** DATA UNDER STUDY **
• • • • • • •

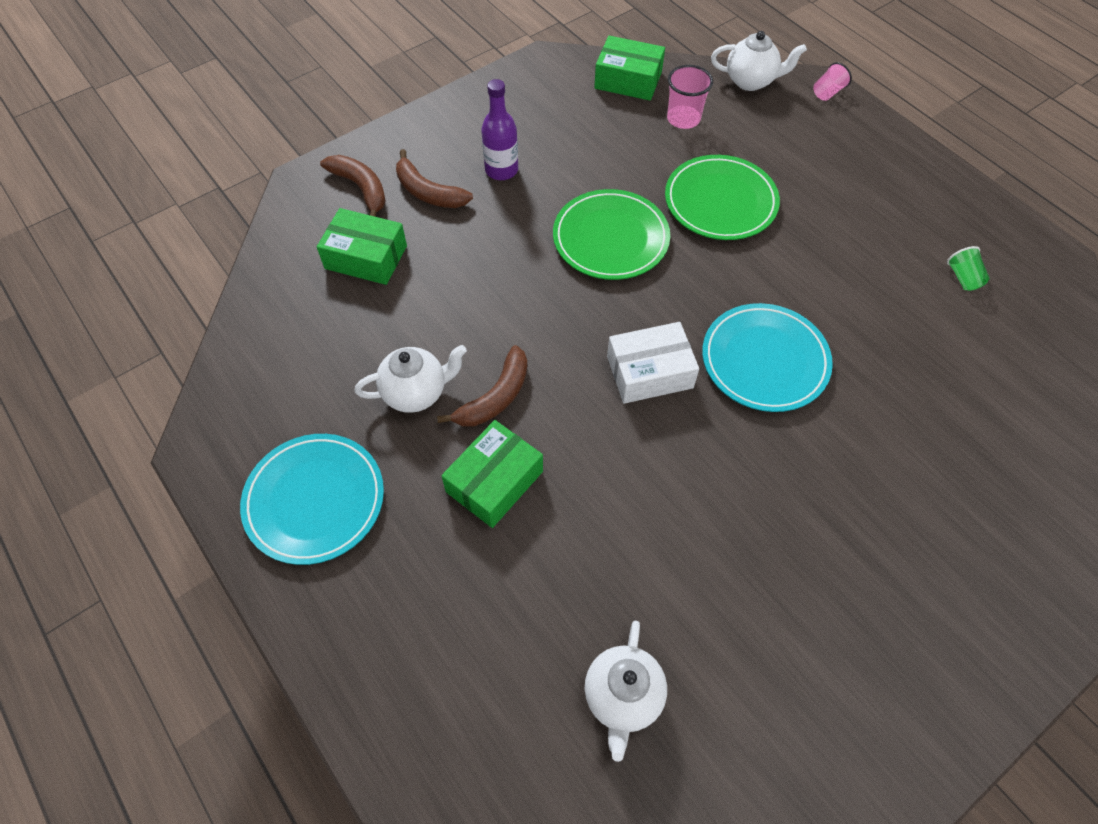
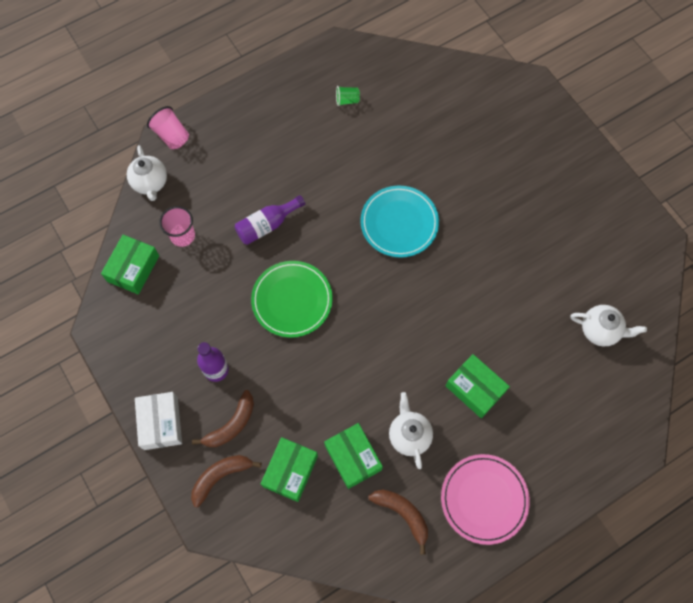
camera: 85 degrees left, 10 degrees up
(315, 500) = (484, 499): turquoise plate -> pink plate
(383, 325) = (353, 457): none -> green box
(495, 397) = (415, 385): brown banana -> brown banana (402, 514)
(649, 372) = (403, 290): white box -> white box (161, 423)
(720, 201) = (267, 225): green plate -> purple bottle
(750, 81) = (150, 183): white teapot -> white teapot turned 150 degrees clockwise
(827, 92) = (171, 136): pink cup -> pink cup, size x1.55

• • • • • • •

** WHAT IS BEING ASKED **
Nothing but the lines from the one that contains "(315, 500) = (484, 499): turquoise" through the end of the listing above should be copied, each exactly as written.

** TASK ANSWER **
(315, 500) = (484, 499): turquoise plate -> pink plate
(383, 325) = (353, 457): none -> green box
(495, 397) = (415, 385): brown banana -> brown banana (402, 514)
(649, 372) = (403, 290): white box -> white box (161, 423)
(720, 201) = (267, 225): green plate -> purple bottle
(750, 81) = (150, 183): white teapot -> white teapot turned 150 degrees clockwise
(827, 92) = (171, 136): pink cup -> pink cup, size x1.55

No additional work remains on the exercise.